**RECORDED INFORMATION**

——

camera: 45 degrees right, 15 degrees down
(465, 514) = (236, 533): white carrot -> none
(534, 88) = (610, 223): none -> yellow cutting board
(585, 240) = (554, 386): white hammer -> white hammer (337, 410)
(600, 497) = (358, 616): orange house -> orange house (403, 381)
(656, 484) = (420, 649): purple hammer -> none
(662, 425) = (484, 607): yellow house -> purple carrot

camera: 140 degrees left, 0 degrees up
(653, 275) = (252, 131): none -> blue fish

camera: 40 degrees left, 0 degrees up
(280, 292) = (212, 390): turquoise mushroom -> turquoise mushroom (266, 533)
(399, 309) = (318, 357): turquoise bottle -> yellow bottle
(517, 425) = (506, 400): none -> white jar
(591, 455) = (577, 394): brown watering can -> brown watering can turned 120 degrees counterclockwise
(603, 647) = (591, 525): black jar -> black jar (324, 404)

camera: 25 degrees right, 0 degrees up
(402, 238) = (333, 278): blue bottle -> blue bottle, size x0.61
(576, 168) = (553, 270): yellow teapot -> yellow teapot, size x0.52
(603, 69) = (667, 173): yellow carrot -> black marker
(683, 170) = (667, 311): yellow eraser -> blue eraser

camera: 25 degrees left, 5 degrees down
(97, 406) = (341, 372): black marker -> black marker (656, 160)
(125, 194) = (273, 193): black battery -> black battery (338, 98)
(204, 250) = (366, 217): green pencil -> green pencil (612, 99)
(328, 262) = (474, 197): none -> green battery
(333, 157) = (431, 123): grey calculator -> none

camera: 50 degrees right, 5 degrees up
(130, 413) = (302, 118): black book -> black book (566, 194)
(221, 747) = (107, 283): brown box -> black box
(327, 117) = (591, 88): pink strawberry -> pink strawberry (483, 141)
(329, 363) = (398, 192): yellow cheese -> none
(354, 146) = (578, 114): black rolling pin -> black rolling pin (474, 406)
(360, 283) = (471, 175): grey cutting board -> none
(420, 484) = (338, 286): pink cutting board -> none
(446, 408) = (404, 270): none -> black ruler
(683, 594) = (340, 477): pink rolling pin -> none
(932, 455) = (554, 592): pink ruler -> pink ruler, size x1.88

——

**WHAT YOU WILL DO**
Within the data above, the lines from the one with "(600, 497) = (358, 616): orange" to the one with "(591, 455) = (577, 394): brown" must be repeated exactly; no other line belongs in the answer.

**RESPONSE TO THIS TASK**
(600, 497) = (358, 616): orange house -> orange house (403, 381)
(656, 484) = (420, 649): purple hammer -> none
(662, 425) = (484, 607): yellow house -> purple carrot

camera: 140 degrees left, 0 degrees up
(653, 275) = (252, 131): none -> blue fish

camera: 40 degrees left, 0 degrees up
(280, 292) = (212, 390): turquoise mushroom -> turquoise mushroom (266, 533)
(399, 309) = (318, 357): turquoise bottle -> yellow bottle
(517, 425) = (506, 400): none -> white jar
(591, 455) = (577, 394): brown watering can -> brown watering can turned 120 degrees counterclockwise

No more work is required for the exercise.